> [Material for the task]:
--------
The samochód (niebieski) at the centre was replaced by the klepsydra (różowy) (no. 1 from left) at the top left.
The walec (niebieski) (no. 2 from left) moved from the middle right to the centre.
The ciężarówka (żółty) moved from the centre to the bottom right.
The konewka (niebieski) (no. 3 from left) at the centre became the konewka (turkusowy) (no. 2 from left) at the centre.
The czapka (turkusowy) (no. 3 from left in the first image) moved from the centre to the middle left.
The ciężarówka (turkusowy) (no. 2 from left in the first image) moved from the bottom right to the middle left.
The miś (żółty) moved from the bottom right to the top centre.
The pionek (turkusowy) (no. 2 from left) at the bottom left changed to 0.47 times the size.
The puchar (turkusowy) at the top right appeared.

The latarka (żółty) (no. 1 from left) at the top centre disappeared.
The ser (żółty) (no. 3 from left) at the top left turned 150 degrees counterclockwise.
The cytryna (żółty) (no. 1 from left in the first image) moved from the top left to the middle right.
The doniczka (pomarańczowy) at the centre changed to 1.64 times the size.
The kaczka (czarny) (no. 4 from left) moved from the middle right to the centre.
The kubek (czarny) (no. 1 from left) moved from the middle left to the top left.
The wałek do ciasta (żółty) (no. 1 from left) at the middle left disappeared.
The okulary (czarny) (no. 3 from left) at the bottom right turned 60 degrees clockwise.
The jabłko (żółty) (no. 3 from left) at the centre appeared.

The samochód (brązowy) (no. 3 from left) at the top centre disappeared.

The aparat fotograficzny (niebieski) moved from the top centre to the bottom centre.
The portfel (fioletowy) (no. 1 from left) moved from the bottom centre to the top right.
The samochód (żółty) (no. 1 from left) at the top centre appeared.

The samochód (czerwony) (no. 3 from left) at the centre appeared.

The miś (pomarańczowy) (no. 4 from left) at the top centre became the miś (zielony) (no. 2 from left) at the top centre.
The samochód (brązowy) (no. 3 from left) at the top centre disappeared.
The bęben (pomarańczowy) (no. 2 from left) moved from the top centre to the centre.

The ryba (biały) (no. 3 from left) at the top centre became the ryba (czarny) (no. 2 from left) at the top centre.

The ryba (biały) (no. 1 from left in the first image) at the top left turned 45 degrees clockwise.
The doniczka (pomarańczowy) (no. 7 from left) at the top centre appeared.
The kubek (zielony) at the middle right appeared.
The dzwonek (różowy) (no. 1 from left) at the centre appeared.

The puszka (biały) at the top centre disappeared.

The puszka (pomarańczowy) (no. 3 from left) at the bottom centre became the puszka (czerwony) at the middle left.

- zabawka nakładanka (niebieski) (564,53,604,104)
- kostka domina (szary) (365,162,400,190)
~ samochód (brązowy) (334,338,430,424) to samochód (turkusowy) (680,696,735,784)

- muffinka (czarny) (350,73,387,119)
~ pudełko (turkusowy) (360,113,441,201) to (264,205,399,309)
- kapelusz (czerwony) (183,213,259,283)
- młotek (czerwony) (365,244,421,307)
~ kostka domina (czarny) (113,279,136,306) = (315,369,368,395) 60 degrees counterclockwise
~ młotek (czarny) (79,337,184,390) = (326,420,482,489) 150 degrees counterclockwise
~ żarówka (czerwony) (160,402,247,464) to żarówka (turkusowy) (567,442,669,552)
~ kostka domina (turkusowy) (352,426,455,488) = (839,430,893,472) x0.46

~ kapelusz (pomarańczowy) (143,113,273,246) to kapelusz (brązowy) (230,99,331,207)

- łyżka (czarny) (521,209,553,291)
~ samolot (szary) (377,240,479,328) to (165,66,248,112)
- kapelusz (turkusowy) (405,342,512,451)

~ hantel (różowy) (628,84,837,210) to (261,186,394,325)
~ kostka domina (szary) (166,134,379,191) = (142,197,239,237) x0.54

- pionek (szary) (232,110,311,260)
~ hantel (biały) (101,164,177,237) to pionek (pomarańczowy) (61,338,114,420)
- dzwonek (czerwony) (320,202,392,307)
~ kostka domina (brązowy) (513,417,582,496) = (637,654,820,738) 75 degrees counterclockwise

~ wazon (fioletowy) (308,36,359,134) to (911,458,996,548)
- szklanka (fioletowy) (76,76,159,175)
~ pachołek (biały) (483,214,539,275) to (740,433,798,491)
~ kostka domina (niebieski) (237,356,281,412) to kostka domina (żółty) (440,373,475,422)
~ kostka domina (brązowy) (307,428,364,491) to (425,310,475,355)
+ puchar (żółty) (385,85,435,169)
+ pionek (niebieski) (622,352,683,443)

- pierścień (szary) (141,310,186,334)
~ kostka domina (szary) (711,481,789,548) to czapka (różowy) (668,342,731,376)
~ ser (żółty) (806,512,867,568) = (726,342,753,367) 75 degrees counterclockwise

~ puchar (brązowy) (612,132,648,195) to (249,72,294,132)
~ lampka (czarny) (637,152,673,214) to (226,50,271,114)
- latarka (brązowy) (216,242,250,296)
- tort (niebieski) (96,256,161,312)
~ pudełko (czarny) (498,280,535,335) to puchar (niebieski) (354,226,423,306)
--------
> [Work task]: From the opening line of the data above, please print each line as written up to and including the line that contains "The pionek (turkusowy)", and nothing more.

> [Answer]:
The samochód (niebieski) at the centre was replaced by the klepsydra (różowy) (no. 1 from left) at the top left.
The walec (niebieski) (no. 2 from left) moved from the middle right to the centre.
The ciężarówka (żółty) moved from the centre to the bottom right.
The konewka (niebieski) (no. 3 from left) at the centre became the konewka (turkusowy) (no. 2 from left) at the centre.
The czapka (turkusowy) (no. 3 from left in the first image) moved from the centre to the middle left.
The ciężarówka (turkusowy) (no. 2 from left in the first image) moved from the bottom right to the middle left.
The miś (żółty) moved from the bottom right to the top centre.
The pionek (turkusowy) (no. 2 from left) at the bottom left changed to 0.47 times the size.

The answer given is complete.